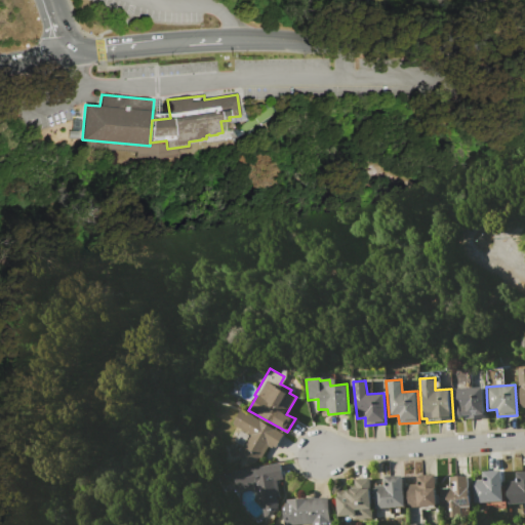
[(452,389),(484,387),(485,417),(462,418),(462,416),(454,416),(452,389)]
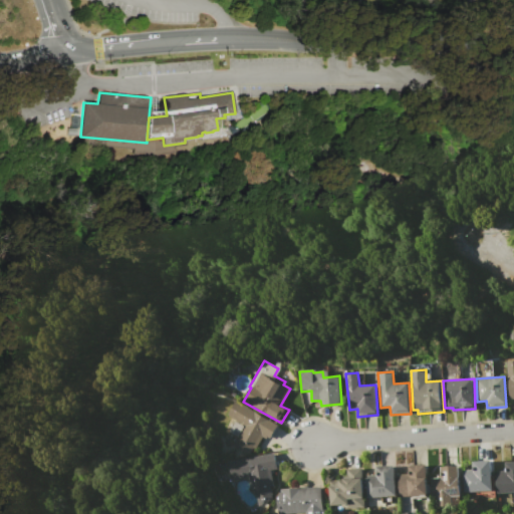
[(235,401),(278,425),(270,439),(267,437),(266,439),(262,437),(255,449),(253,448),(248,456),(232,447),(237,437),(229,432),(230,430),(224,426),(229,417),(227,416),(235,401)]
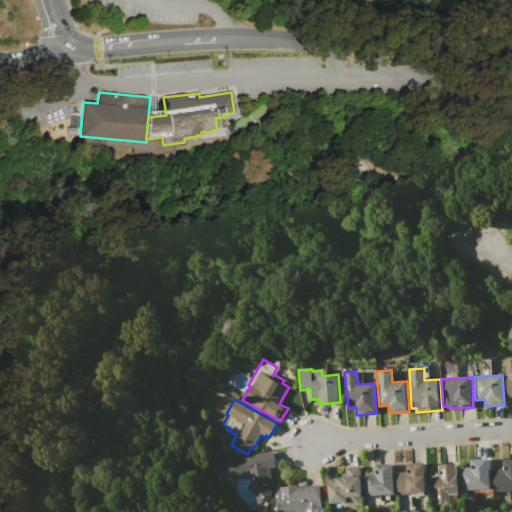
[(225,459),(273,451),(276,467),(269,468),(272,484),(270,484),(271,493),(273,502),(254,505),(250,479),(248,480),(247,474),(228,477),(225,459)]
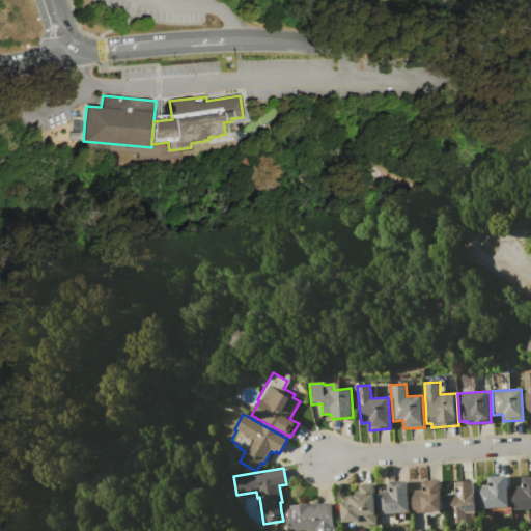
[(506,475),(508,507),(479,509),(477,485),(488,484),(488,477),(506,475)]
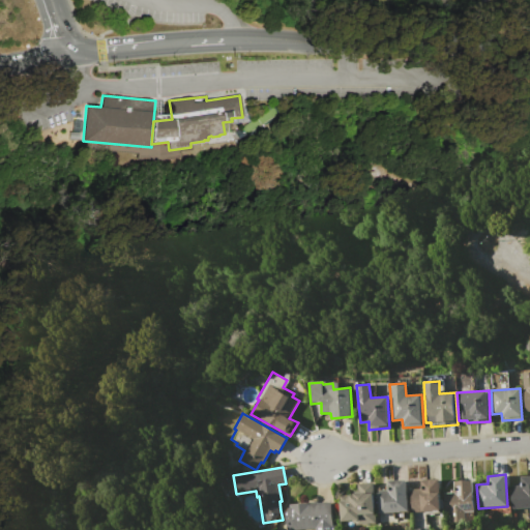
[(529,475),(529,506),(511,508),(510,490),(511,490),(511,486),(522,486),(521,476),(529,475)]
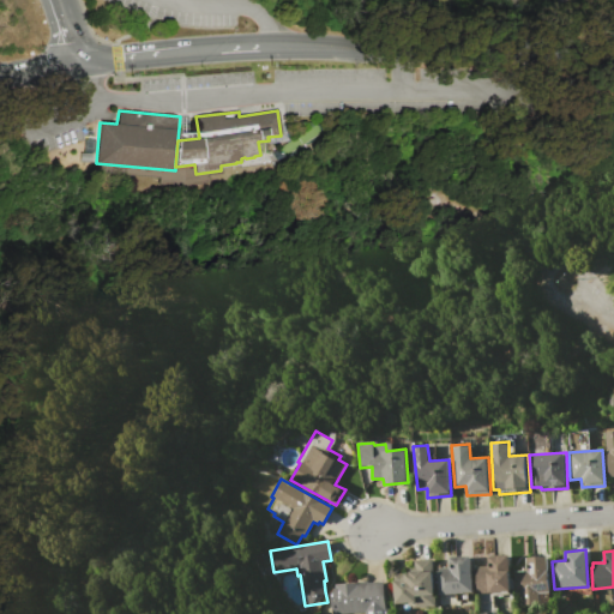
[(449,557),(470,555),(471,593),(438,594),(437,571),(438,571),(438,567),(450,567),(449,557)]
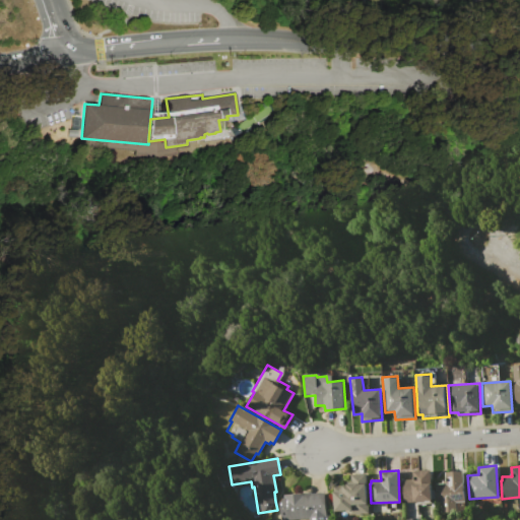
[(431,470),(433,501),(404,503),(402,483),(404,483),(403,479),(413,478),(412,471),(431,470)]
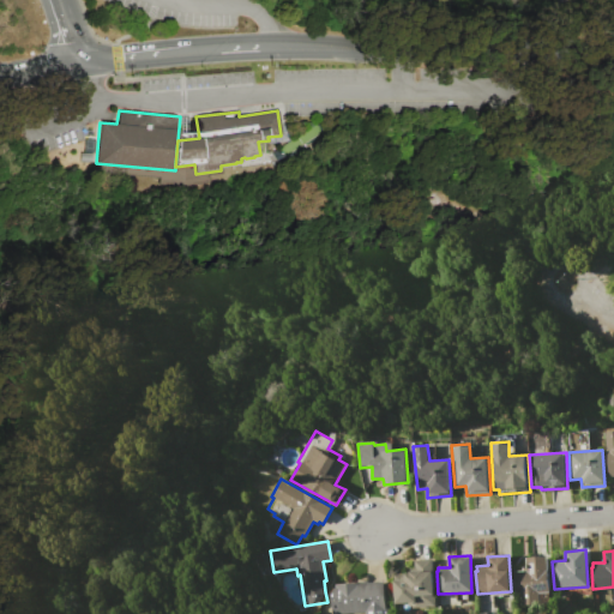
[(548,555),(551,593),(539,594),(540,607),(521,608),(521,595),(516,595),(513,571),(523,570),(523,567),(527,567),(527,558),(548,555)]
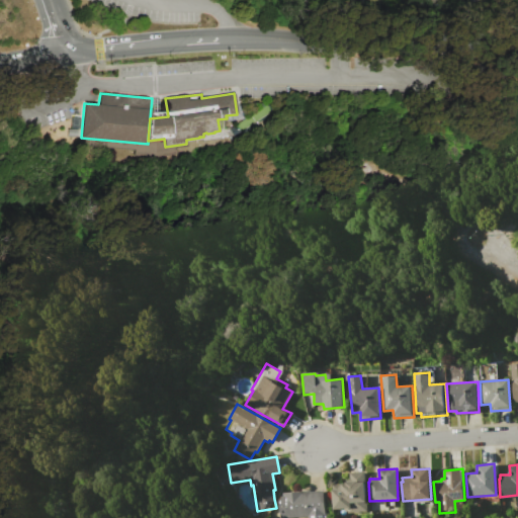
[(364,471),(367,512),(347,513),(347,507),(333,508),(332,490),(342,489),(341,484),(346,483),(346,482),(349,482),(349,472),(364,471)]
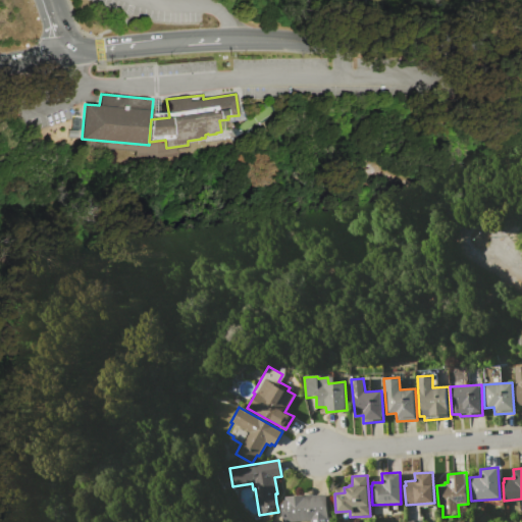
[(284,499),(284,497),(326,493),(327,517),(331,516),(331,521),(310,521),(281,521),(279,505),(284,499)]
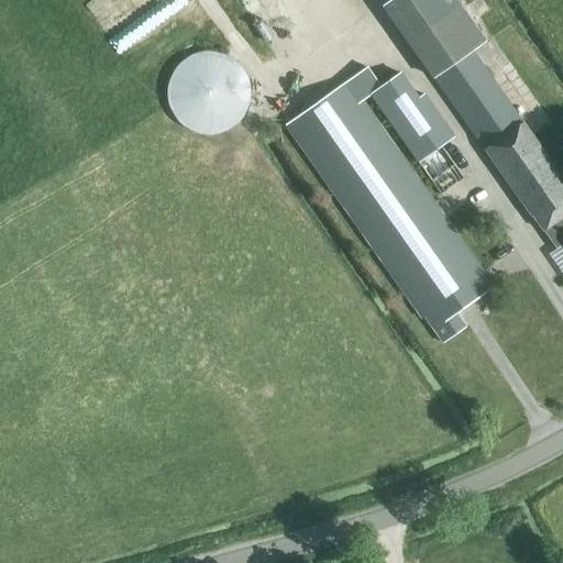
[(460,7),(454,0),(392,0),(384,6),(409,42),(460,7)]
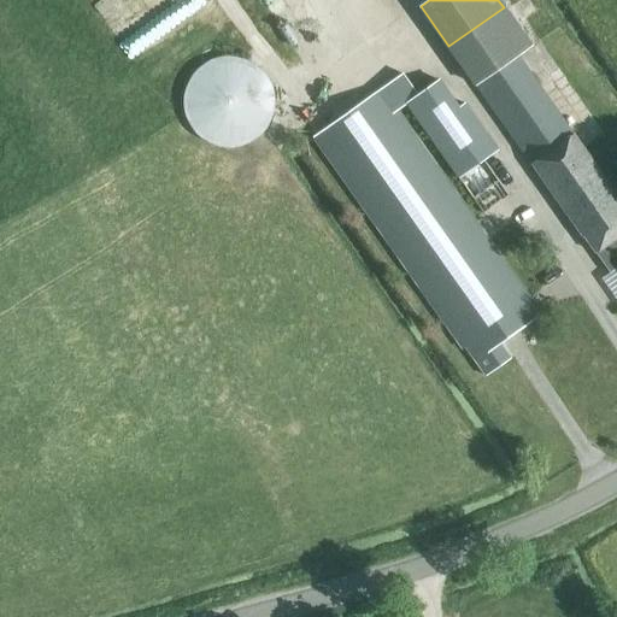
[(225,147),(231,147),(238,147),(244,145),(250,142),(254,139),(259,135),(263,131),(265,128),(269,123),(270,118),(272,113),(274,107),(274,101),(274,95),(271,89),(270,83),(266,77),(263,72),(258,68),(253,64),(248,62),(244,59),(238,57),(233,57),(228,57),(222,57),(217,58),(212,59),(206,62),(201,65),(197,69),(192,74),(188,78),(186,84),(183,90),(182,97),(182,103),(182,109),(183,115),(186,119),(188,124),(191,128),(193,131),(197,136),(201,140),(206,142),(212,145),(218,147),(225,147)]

○ ○ ○

[Task]: Every line of the listing above is to be set down verbatim, without the pictures.

[Solution for this exercise]:
[(452,389),(484,387),(485,417),(462,418),(462,416),(454,416),(452,389)]
[(235,401),(278,425),(270,439),(267,437),(266,439),(262,437),(255,449),(253,448),(248,456),(232,447),(237,437),(229,432),(230,430),(224,426),(229,417),(227,416),(235,401)]
[(225,459),(273,451),(276,467),(269,468),(272,484),(270,484),(271,493),(273,502),(254,505),(250,479),(248,480),(247,474),(228,477),(225,459)]
[(506,475),(508,507),(479,509),(477,485),(488,484),(488,477),(506,475)]
[(529,475),(529,506),(511,508),(510,490),(511,490),(511,486),(522,486),(521,476),(529,475)]
[(449,557),(470,555),(471,593),(438,594),(437,571),(438,571),(438,567),(450,567),(449,557)]
[(431,470),(433,501),(404,503),(402,483),(404,483),(403,479),(413,478),(412,471),(431,470)]
[(548,555),(551,593),(539,594),(540,607),(521,608),(521,595),(516,595),(513,571),(523,570),(523,567),(527,567),(527,558),(548,555)]
[(364,471),(367,512),(347,513),(347,507),(333,508),(332,490),(342,489),(341,484),(346,483),(346,482),(349,482),(349,472),(364,471)]
[(284,499),(284,497),(326,493),(327,517),(331,516),(331,521),(310,521),(281,521),(279,505),(284,499)]
[(460,7),(454,0),(392,0),(384,6),(409,42),(460,7)]
[(225,147),(231,147),(238,147),(244,145),(250,142),(254,139),(259,135),(263,131),(265,128),(269,123),(270,118),(272,113),(274,107),(274,101),(274,95),(271,89),(270,83),(266,77),(263,72),(258,68),(253,64),(248,62),(244,59),(238,57),(233,57),(228,57),(222,57),(217,58),(212,59),(206,62),(201,65),(197,69),(192,74),(188,78),(186,84),(183,90),(182,97),(182,103),(182,109),(183,115),(186,119),(188,124),(191,128),(193,131),(197,136),(201,140),(206,142),(212,145),(218,147),(225,147)]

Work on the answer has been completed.